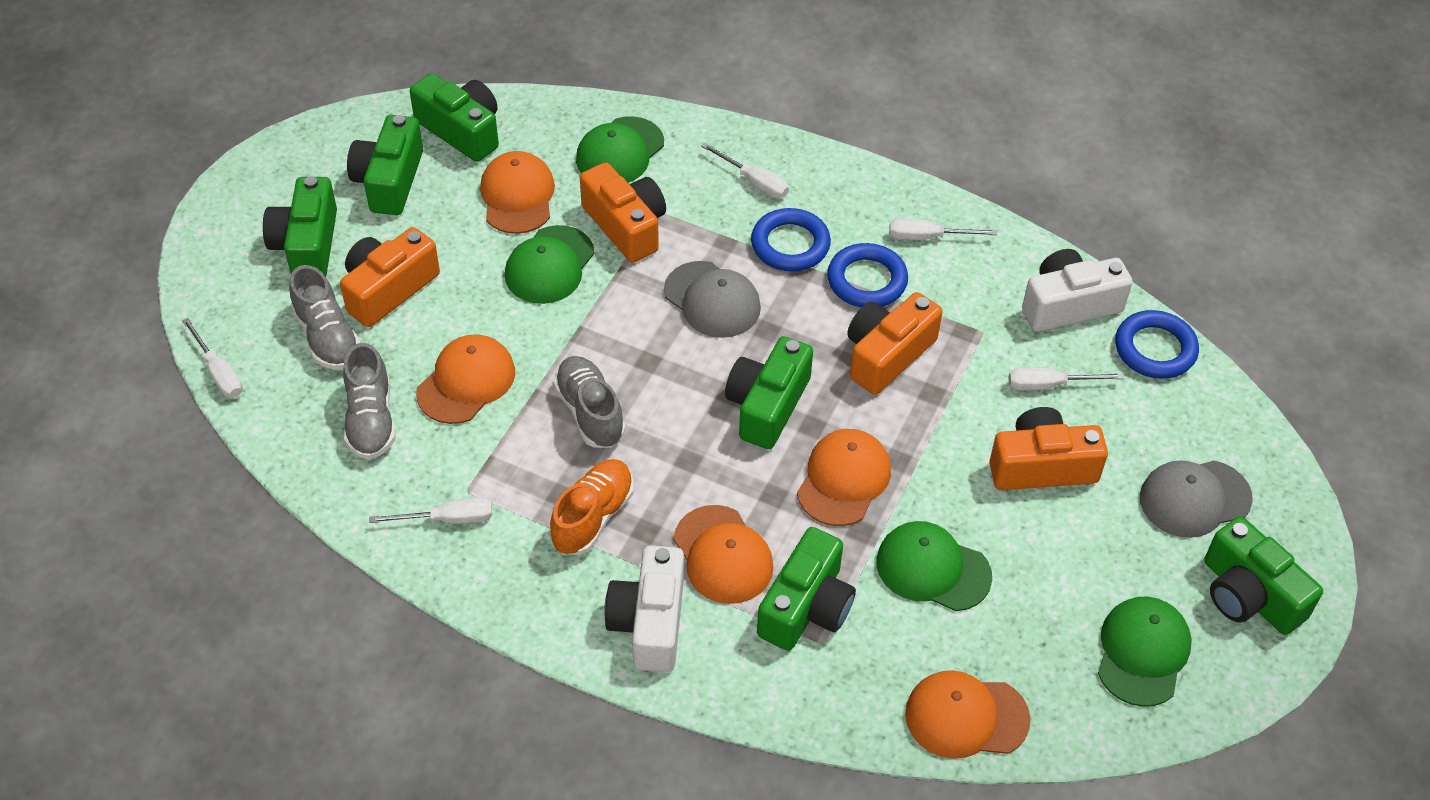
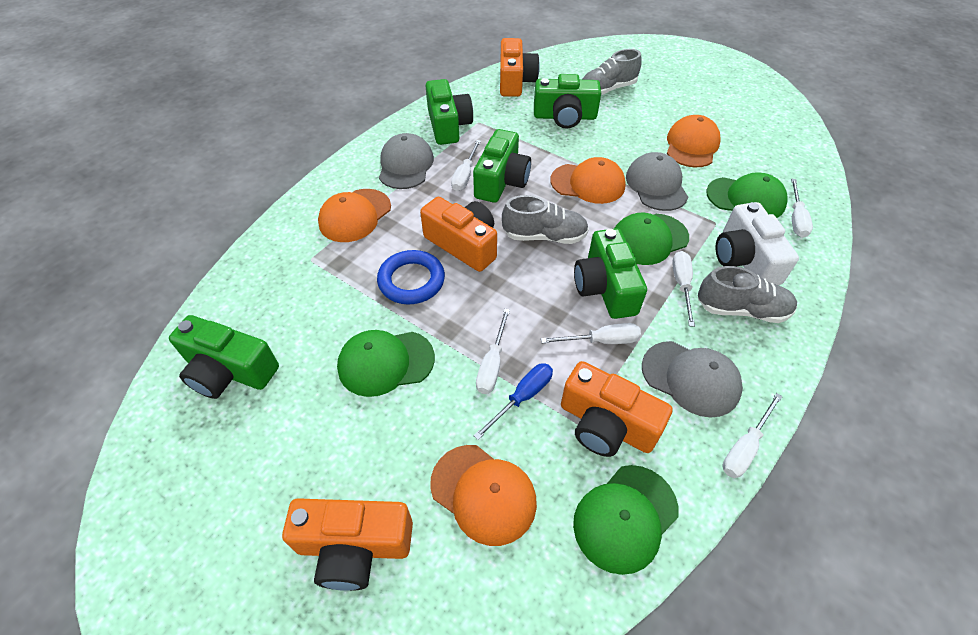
blue ring: 3 -> 1
blue screwdriver: 0 -> 1
green camera: 6 -> 5
grey cap: 2 -> 3
orange cap: 5 -> 4
orange shoe: 1 -> 0
white camera: 2 -> 1
white screwdriver: 5 -> 6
..............................
§ **Action item**
The answer is the entries above, given again exactly, with no pictures among them.

§ **Your solution**
blue ring: 3 -> 1
blue screwdriver: 0 -> 1
green camera: 6 -> 5
grey cap: 2 -> 3
orange cap: 5 -> 4
orange shoe: 1 -> 0
white camera: 2 -> 1
white screwdriver: 5 -> 6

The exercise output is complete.